*Available data:*
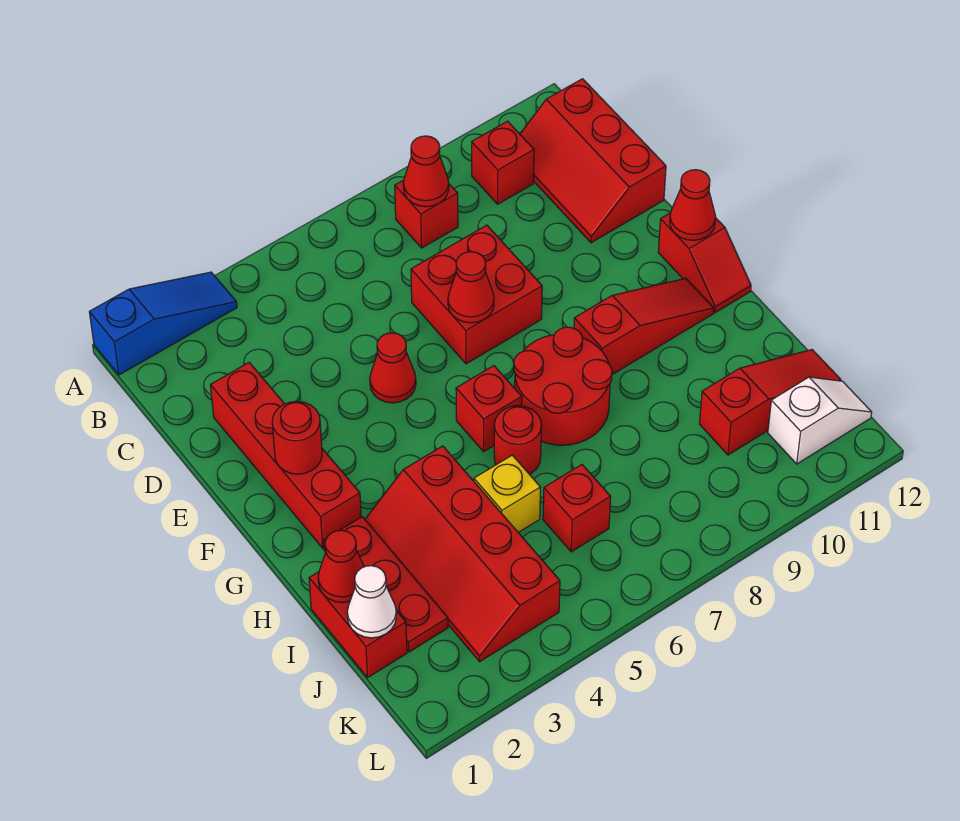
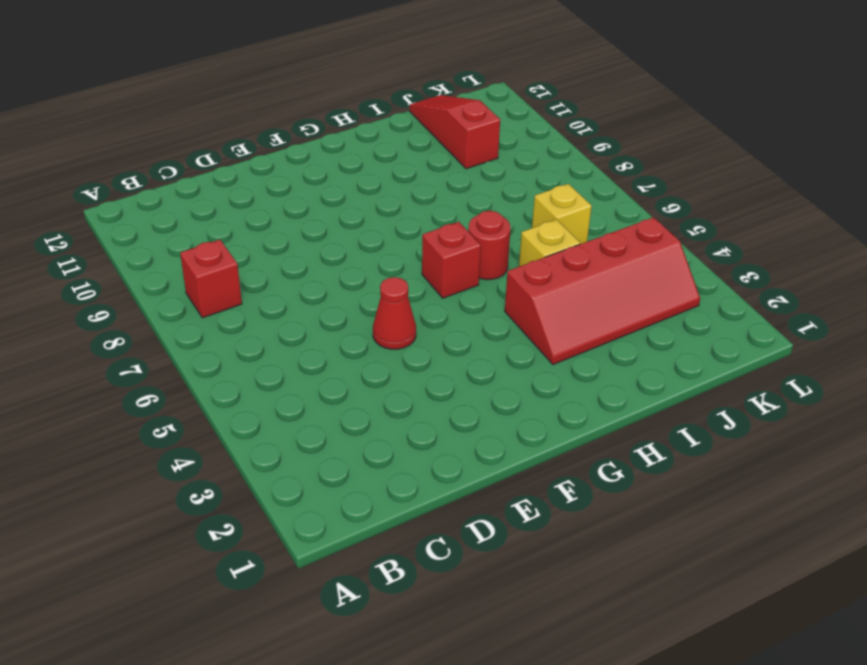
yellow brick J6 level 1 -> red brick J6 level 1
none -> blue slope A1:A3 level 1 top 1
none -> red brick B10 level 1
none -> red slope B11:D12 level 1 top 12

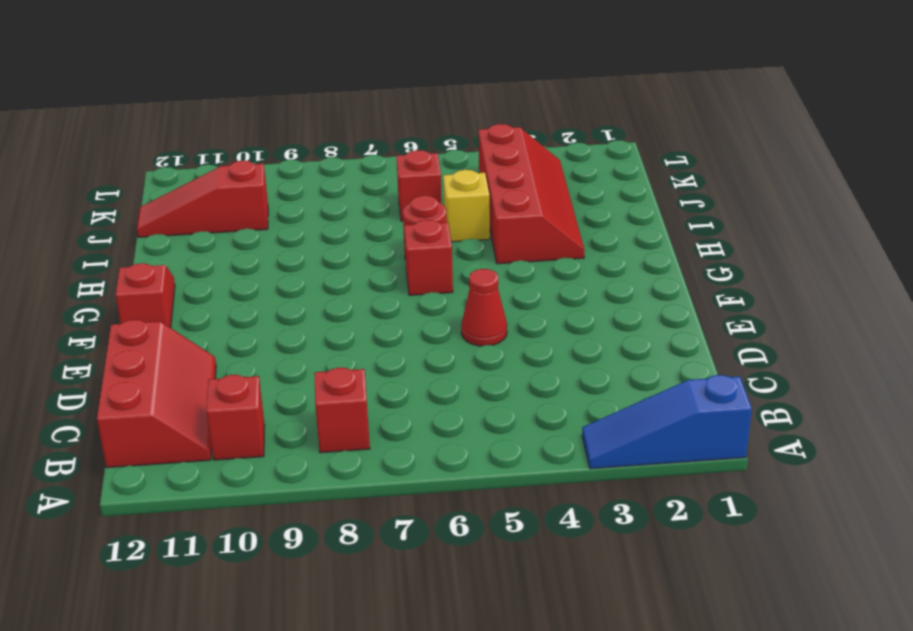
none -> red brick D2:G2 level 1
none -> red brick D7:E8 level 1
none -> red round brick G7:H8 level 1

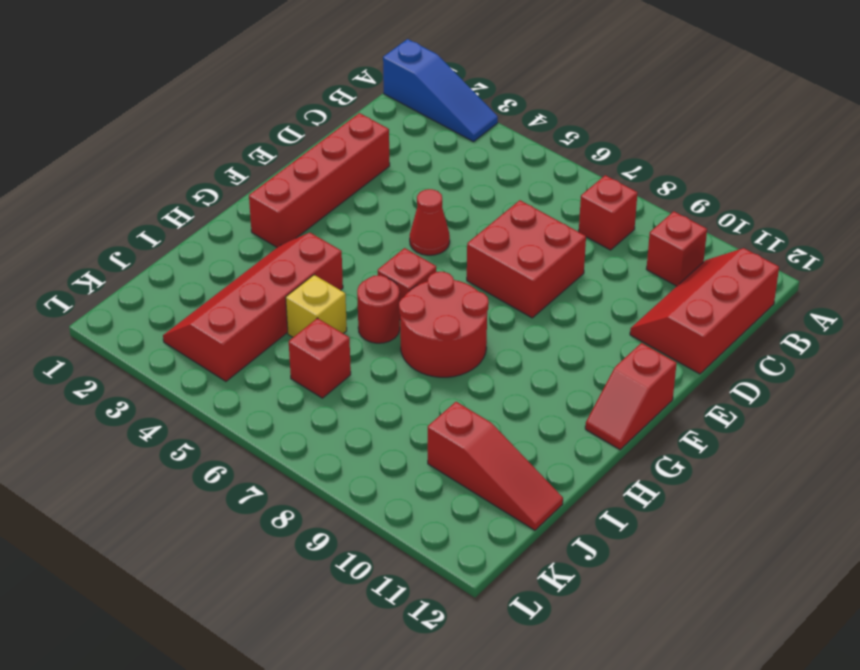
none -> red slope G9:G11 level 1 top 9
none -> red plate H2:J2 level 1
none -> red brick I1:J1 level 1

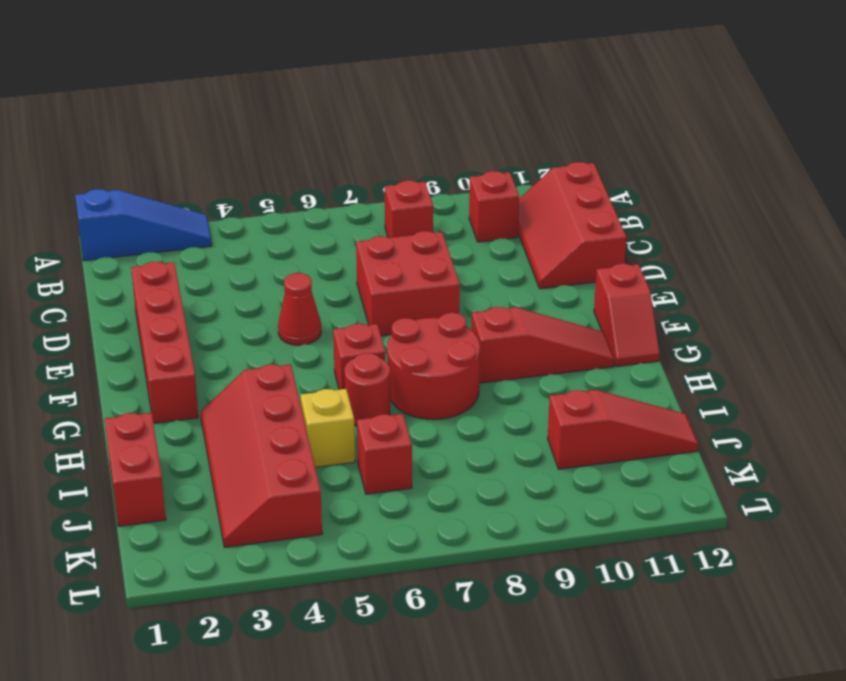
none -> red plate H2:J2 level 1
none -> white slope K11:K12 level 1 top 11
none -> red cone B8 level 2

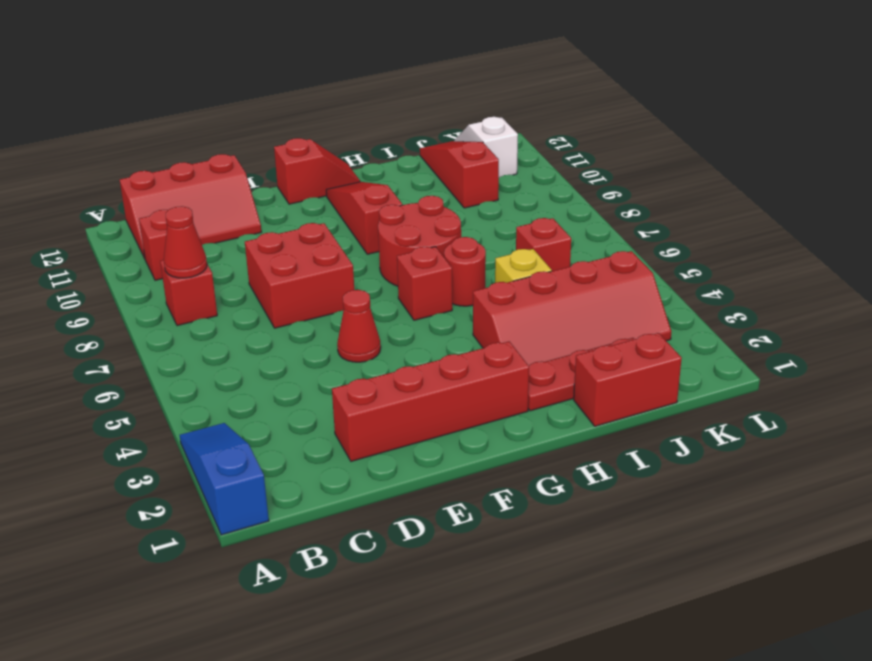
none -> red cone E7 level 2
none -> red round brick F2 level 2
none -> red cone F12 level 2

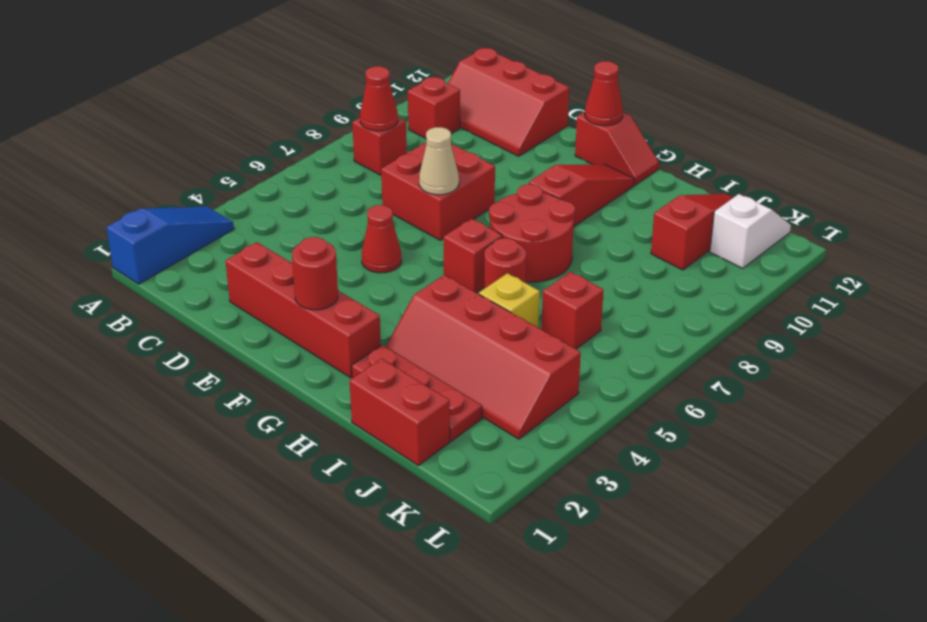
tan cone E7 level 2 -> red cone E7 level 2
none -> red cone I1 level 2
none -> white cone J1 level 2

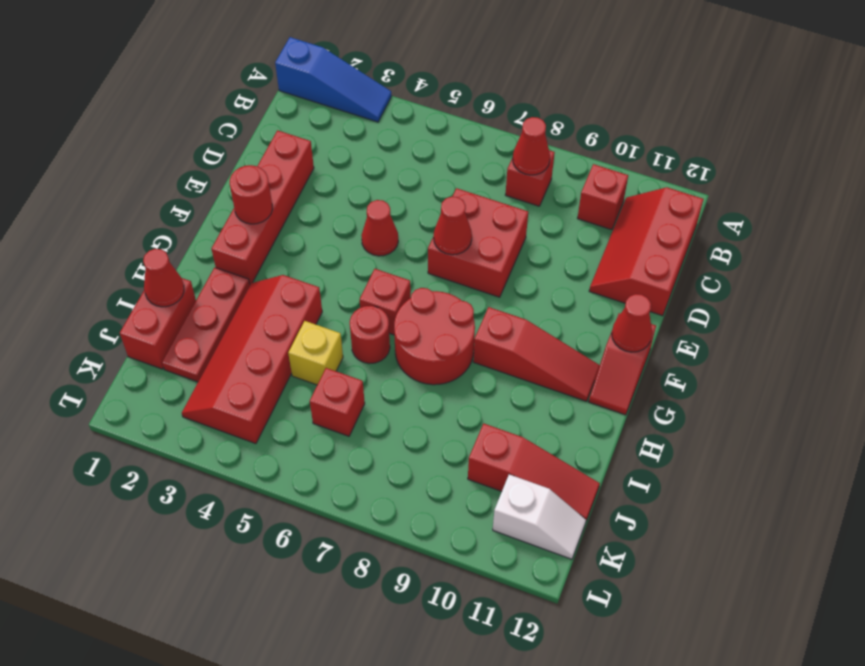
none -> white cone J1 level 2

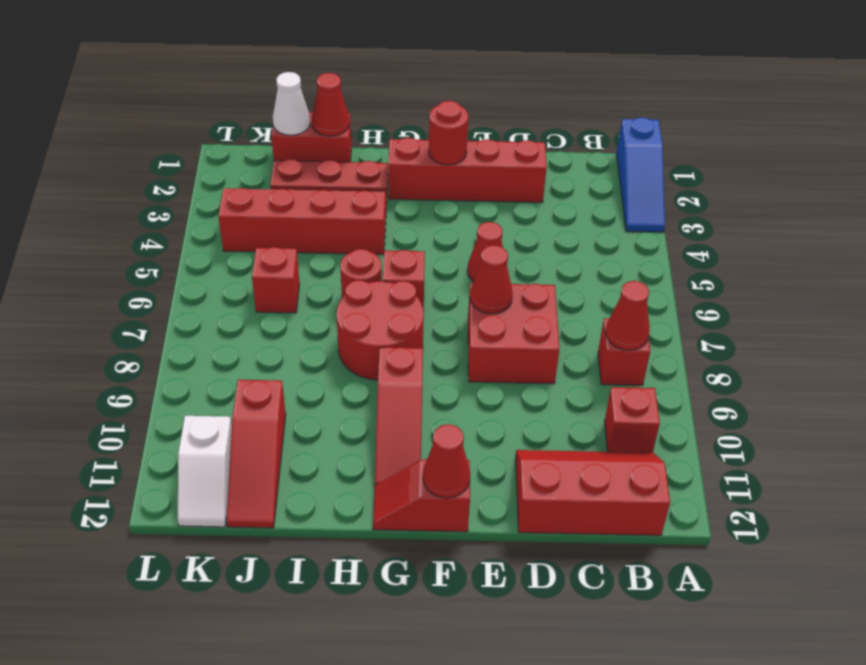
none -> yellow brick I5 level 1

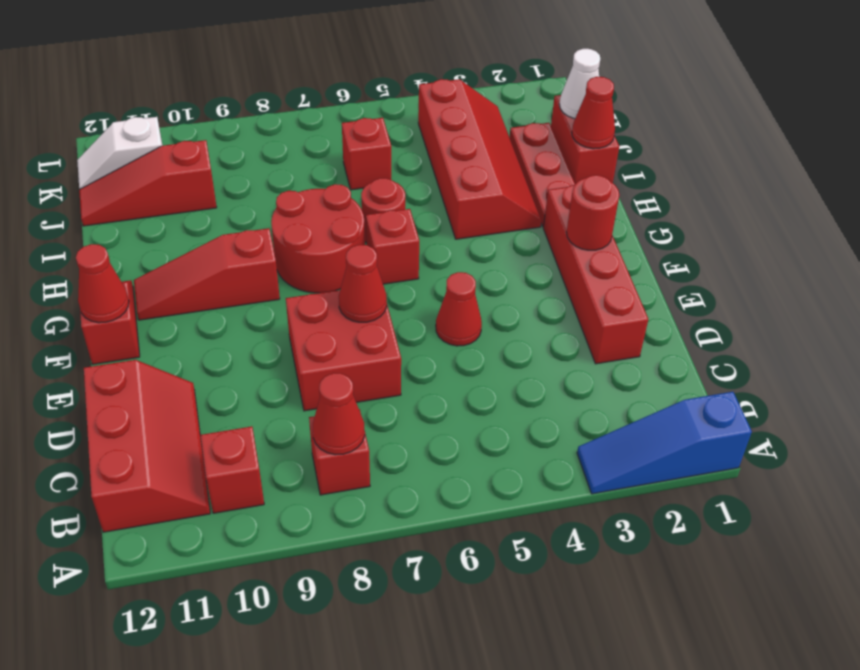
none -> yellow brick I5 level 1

*What this task involves:* Only the lines from the one containing "none -> red cone B8 level 2" through the end of the records should be copied, exactly and with both ends included; the pictures should not.

*Solution for this problem:*
none -> red cone B8 level 2

none -> red cone E7 level 2
none -> red round brick F2 level 2
none -> red cone F12 level 2

tan cone E7 level 2 -> red cone E7 level 2
none -> red cone I1 level 2
none -> white cone J1 level 2

none -> white cone J1 level 2

none -> yellow brick I5 level 1

none -> yellow brick I5 level 1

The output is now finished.